== Segment start ==

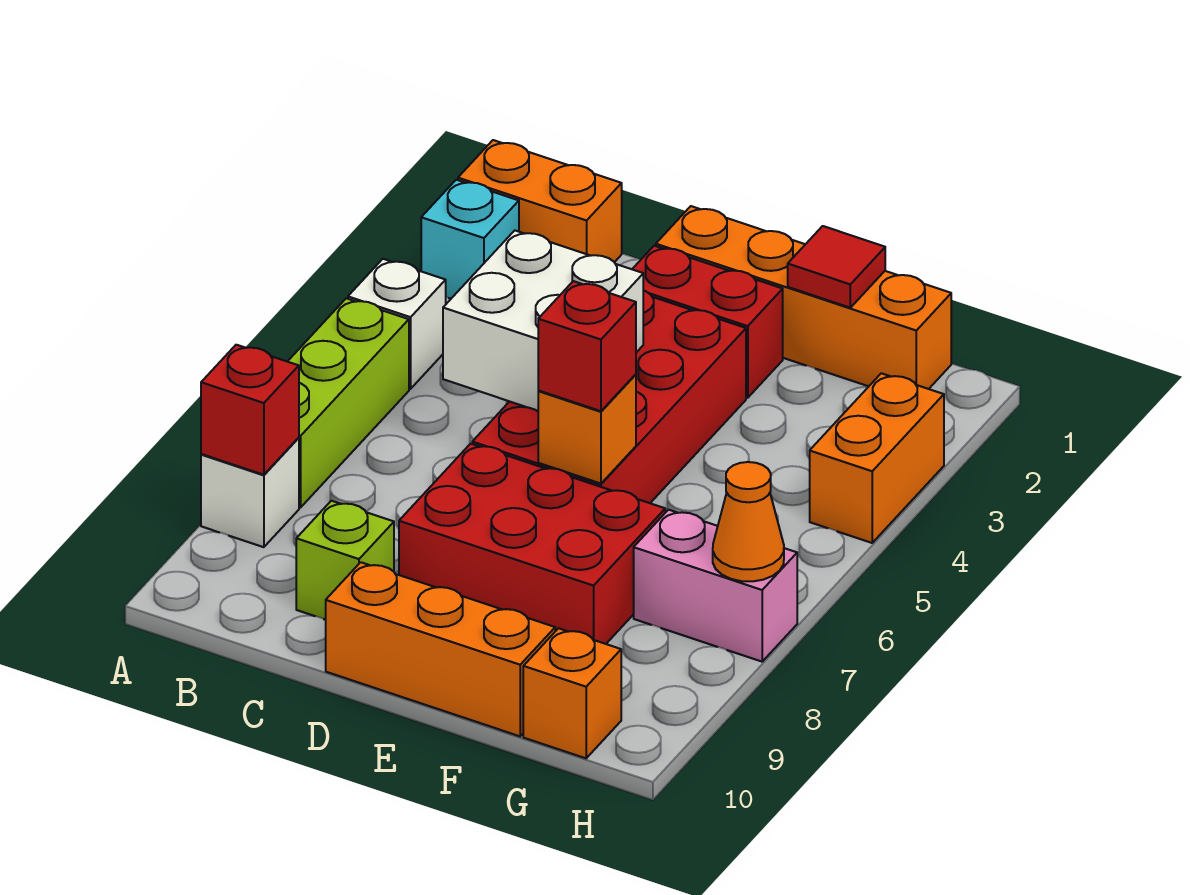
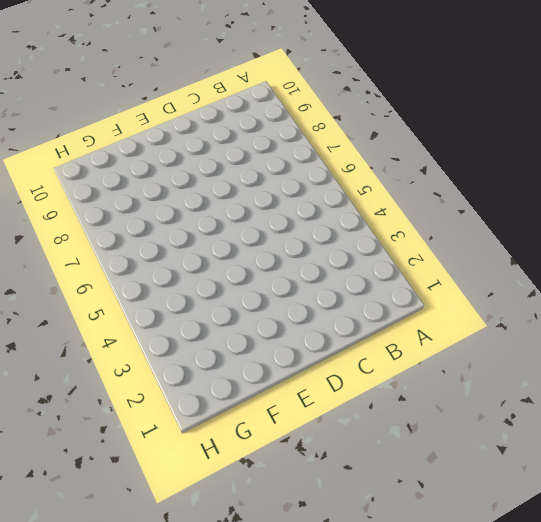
none -> orange brick A1:B1 level 1
none -> cyan brick A2 level 1
none -> white brick A4 level 1

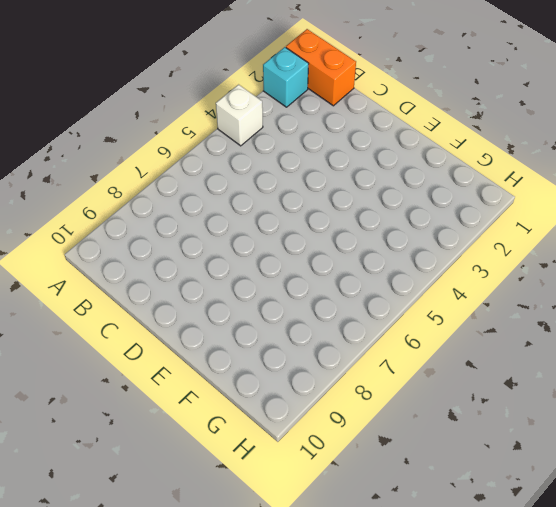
none -> lime brick A5:A7 level 1
none -> white brick A8 level 1
none -> lime brick C9 level 1

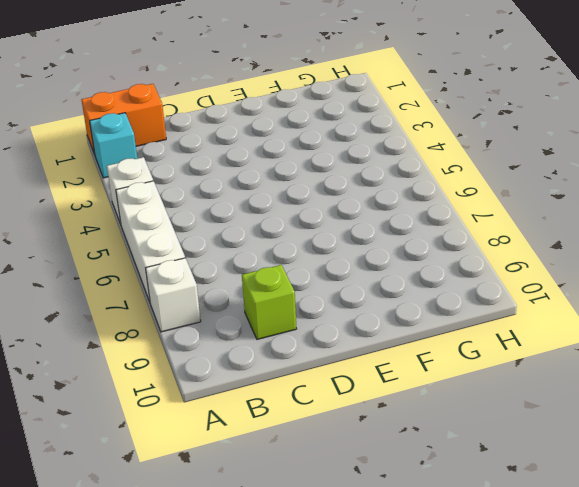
white brick A5:A7 level 1 -> lime brick A5:A7 level 1
none -> orange brick D1:G1 level 1
none -> red brick D2:E2 level 1
none -> red brick D3:E6 level 1

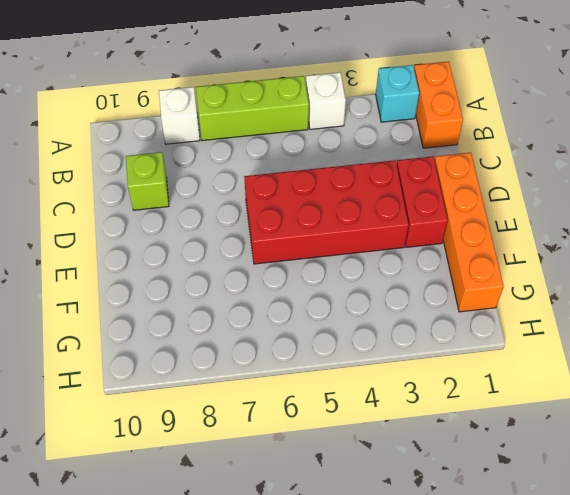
none -> red brick D7:F8 level 1
none -> orange brick D10:F10 level 1
none -> pink brick G7:H7 level 1

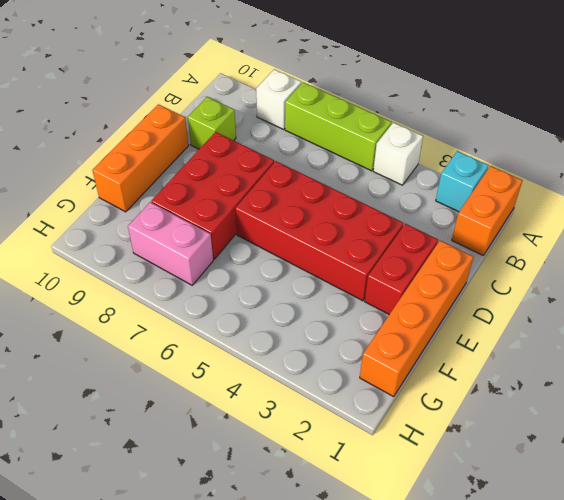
pink brick G7:G8 level 1 -> pink brick G7:H7 level 1
none -> orange brick G10 level 1
none -> orange brick H3:H4 level 1
none -> red brick A8 level 2

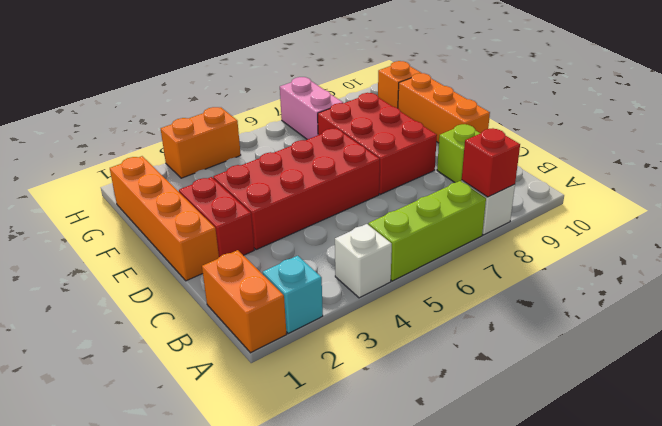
none -> white brick C4:D5 level 2
none -> orange brick E6 level 2
none -> red tile F1 level 2

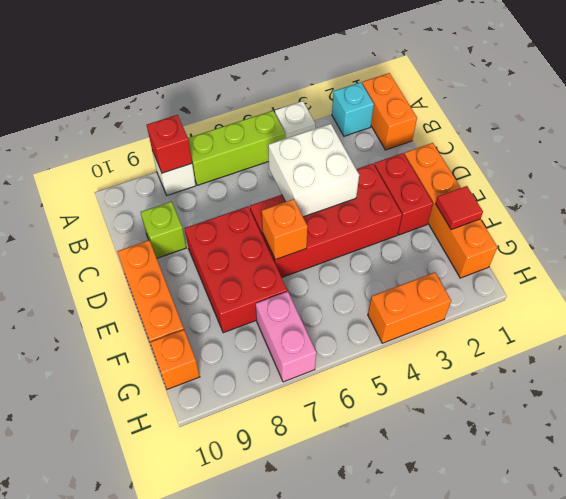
none -> orange cone H7 level 2
none -> red brick E6 level 3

== Segment end ==

* [Instructions to follow] Without any pictures, output exactly the lines from the start of the material through the line that contains "pink brick G7:G8", and only those.

* [Output below]
none -> orange brick A1:B1 level 1
none -> cyan brick A2 level 1
none -> white brick A4 level 1

none -> lime brick A5:A7 level 1
none -> white brick A8 level 1
none -> lime brick C9 level 1

white brick A5:A7 level 1 -> lime brick A5:A7 level 1
none -> orange brick D1:G1 level 1
none -> red brick D2:E2 level 1
none -> red brick D3:E6 level 1

none -> red brick D7:F8 level 1
none -> orange brick D10:F10 level 1
none -> pink brick G7:H7 level 1

pink brick G7:G8 level 1 -> pink brick G7:H7 level 1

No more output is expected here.